## [Coordinate-based change listings]
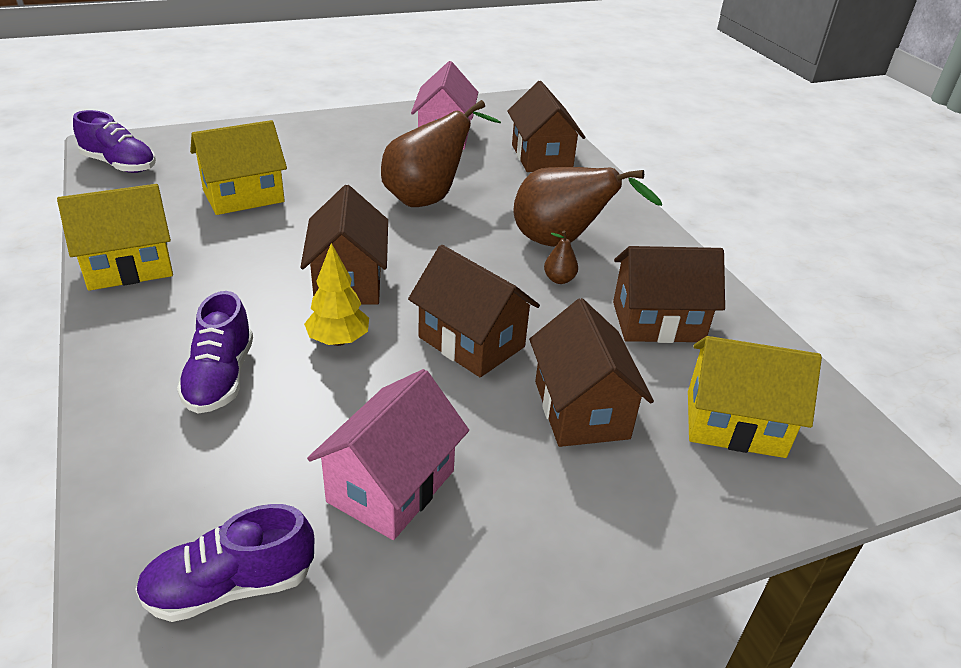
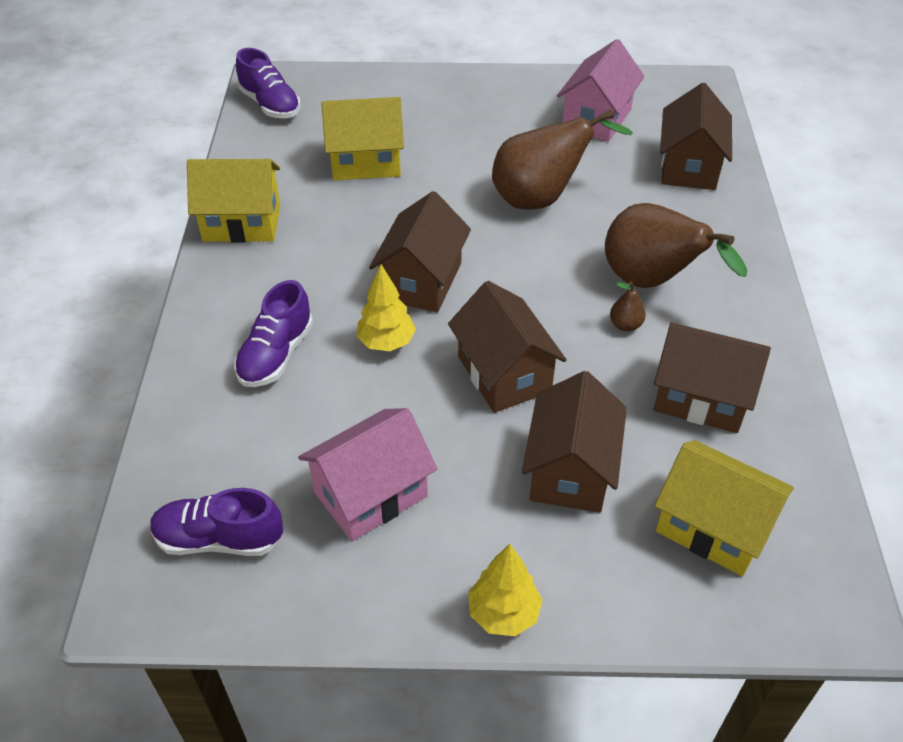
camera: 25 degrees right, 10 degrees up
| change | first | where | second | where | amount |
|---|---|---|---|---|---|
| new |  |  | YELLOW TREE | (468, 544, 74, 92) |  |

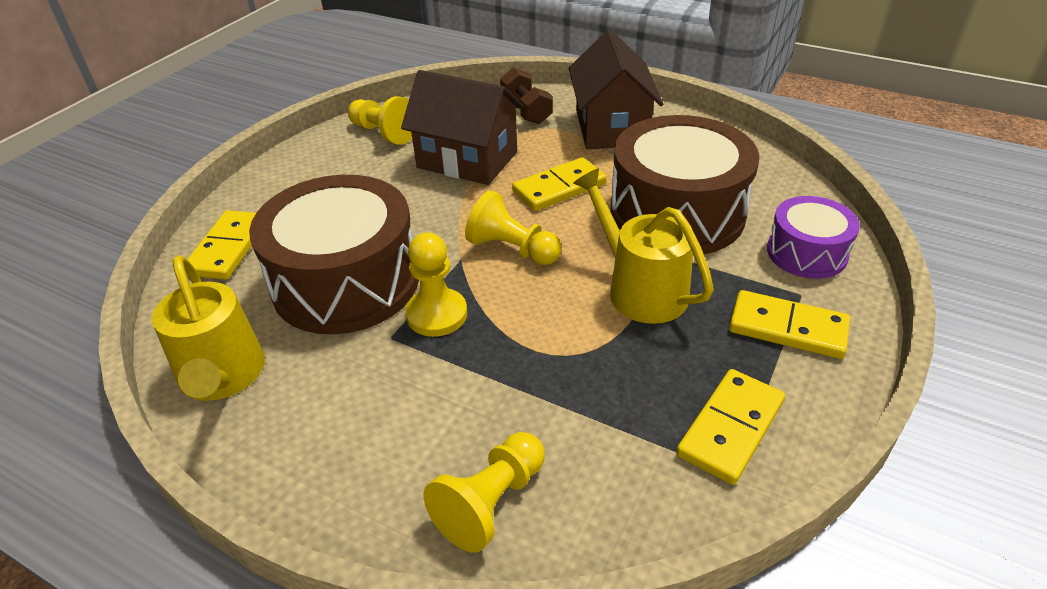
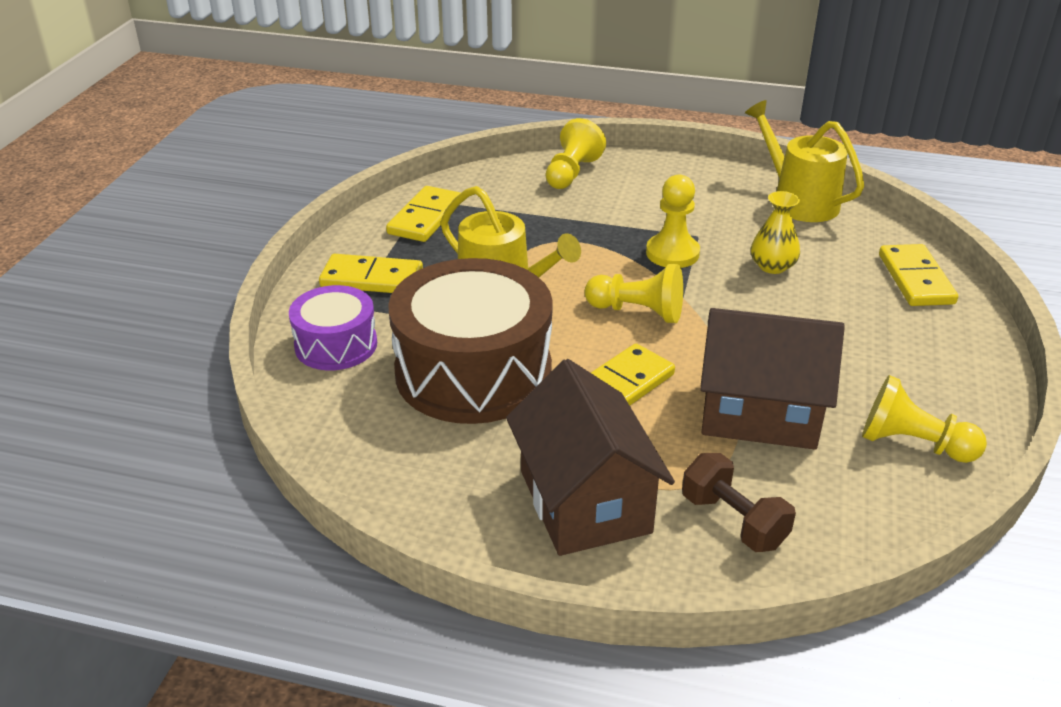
camera: 165 degrees right, 5 degrees down
| change | first | where | second | where | amount |
|---|---|---|---|---|---|
| swapped | BROWN DRUM | (249, 175, 170, 159) | YELLOW VASE | (751, 191, 49, 83) |  |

## [EXERCISE OBJECTIVE]
When copying the records above, please match them exactly but leave out all pictures.

## [RESULT BELOW]
camera: 25 degrees right, 10 degrees up
| change | first | where | second | where | amount |
|---|---|---|---|---|---|
| new |  |  | YELLOW TREE | (468, 544, 74, 92) |  |

camera: 165 degrees right, 5 degrees down
| change | first | where | second | where | amount |
|---|---|---|---|---|---|
| swapped | BROWN DRUM | (249, 175, 170, 159) | YELLOW VASE | (751, 191, 49, 83) |  |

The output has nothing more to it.